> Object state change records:
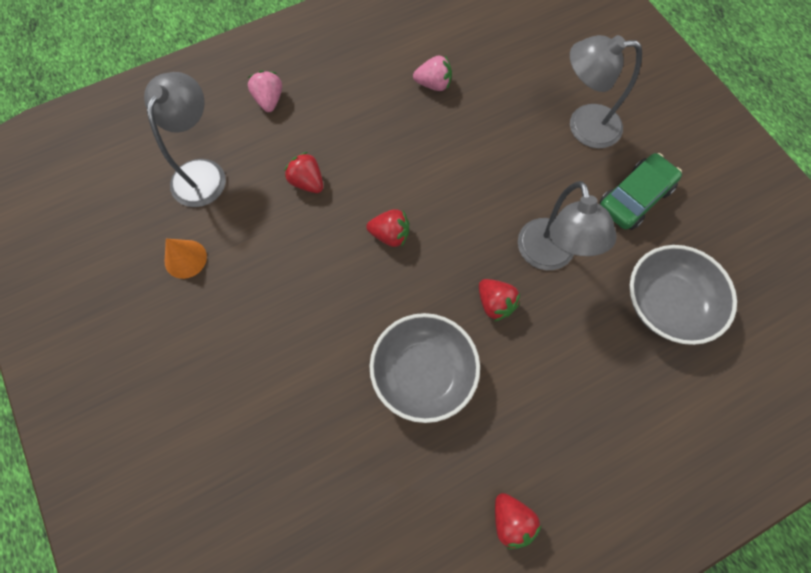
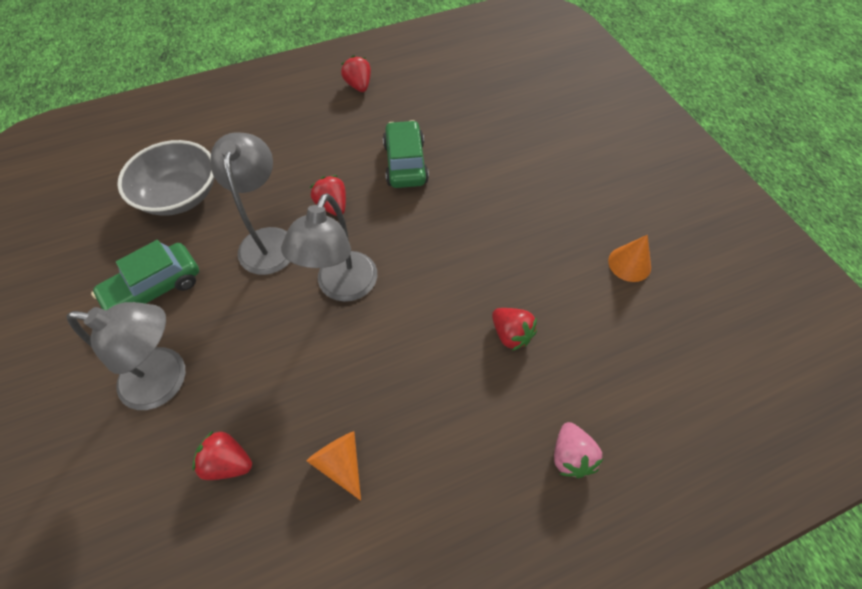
camera: 175 degrees left, 10 degrees down
(203, 172) = (636, 356): grey lamp -> grey lamp (342, 287)
(390, 235) = (422, 271): red strawberry -> red strawberry (228, 462)
(423, 373) = (405, 163): grey bowl -> green car
(433, 84) = (340, 463): pink strawberry -> orange cone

> Problem to solve: Give the entries above again word for word, without the pictures.

> Task response:
camera: 175 degrees left, 10 degrees down
(203, 172) = (636, 356): grey lamp -> grey lamp (342, 287)
(390, 235) = (422, 271): red strawberry -> red strawberry (228, 462)
(423, 373) = (405, 163): grey bowl -> green car
(433, 84) = (340, 463): pink strawberry -> orange cone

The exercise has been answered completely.